> WHAT YOU SHOULD DO:
Each line at or after the one containing "The camera went 35" should be transcribed exactly, up to and including the final line of the data.

Scene images with change listings:

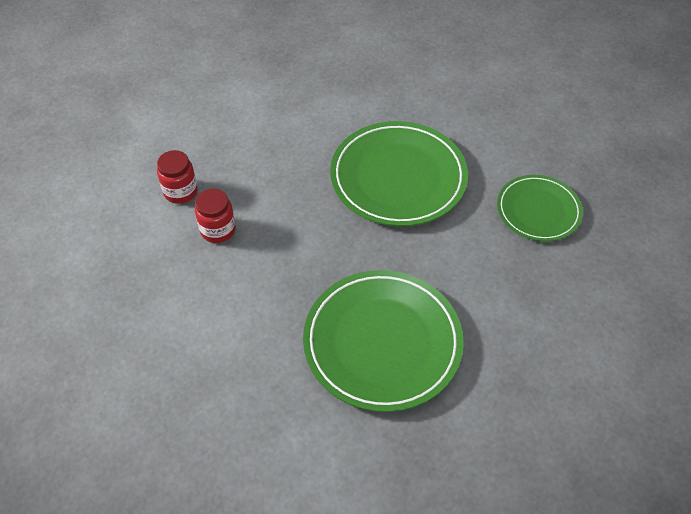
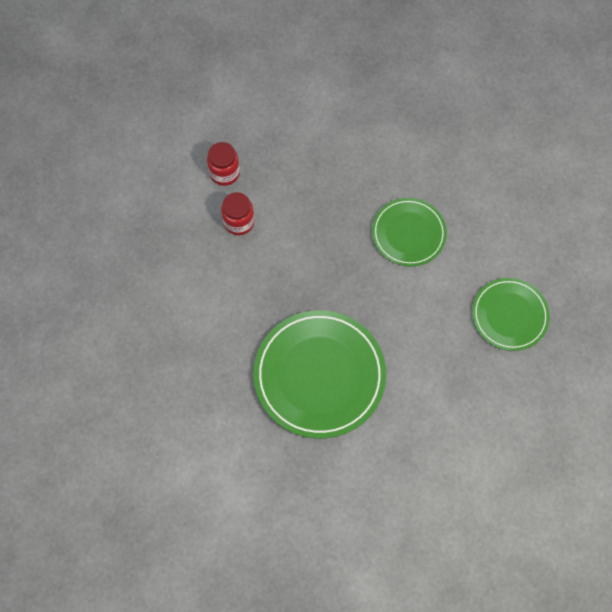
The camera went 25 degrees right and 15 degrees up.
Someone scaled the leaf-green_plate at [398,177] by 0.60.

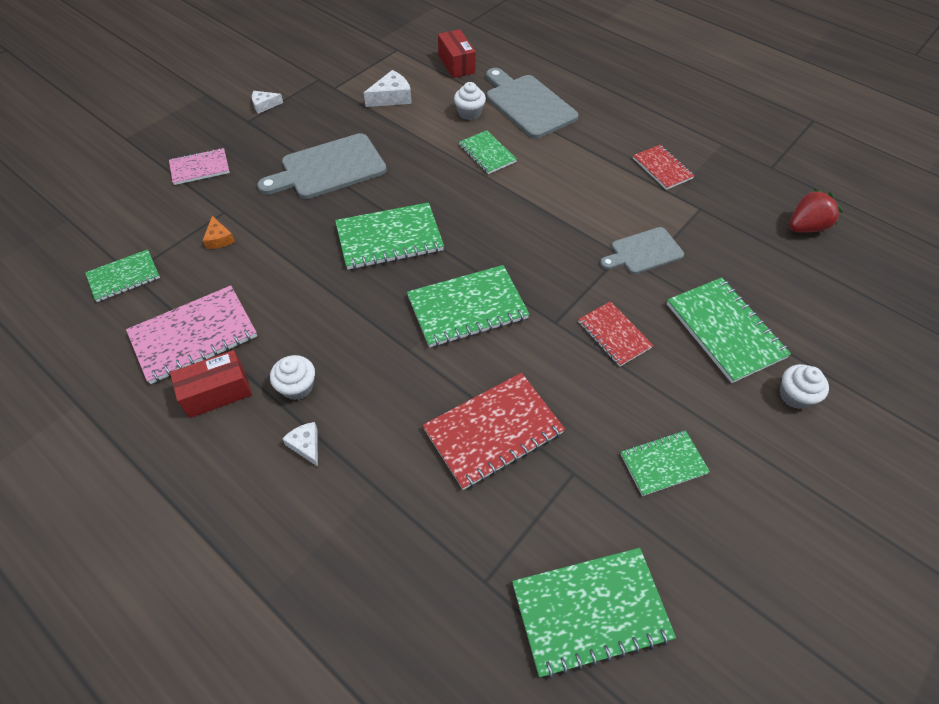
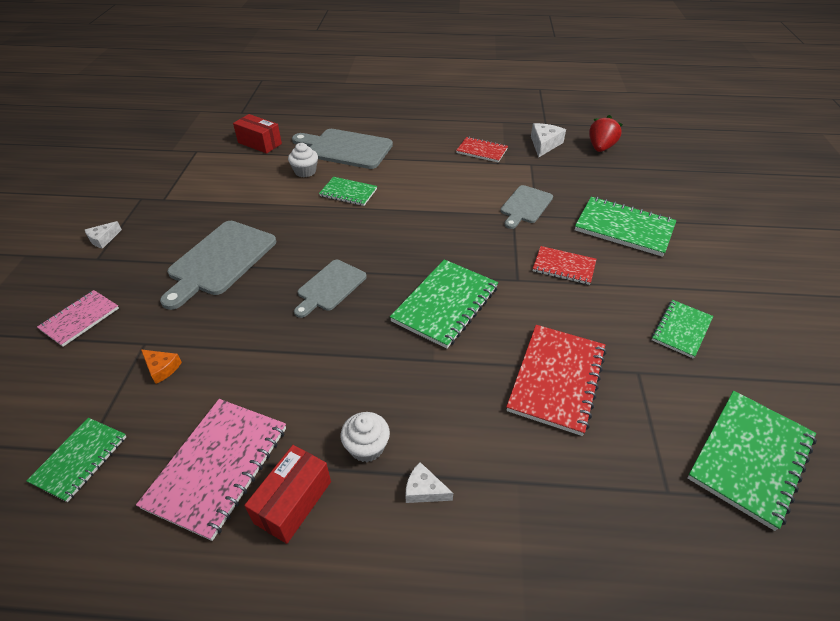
The camera went 35 degrees left and 10 degrees down.
Someone took away the pure_white_fairy_cake at [795,395].
Someone carried the pure_white_cheese from [391,97] to [544,144].
Someone swapped the leaf-green_notebook at [389,238] for the ash-grey_bread_board at [330,287].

> RESULT FOR THIS TASK:
The camera went 35 degrees left and 10 degrees down.
Someone took away the pure_white_fairy_cake at [795,395].
Someone carried the pure_white_cheese from [391,97] to [544,144].
Someone swapped the leaf-green_notebook at [389,238] for the ash-grey_bread_board at [330,287].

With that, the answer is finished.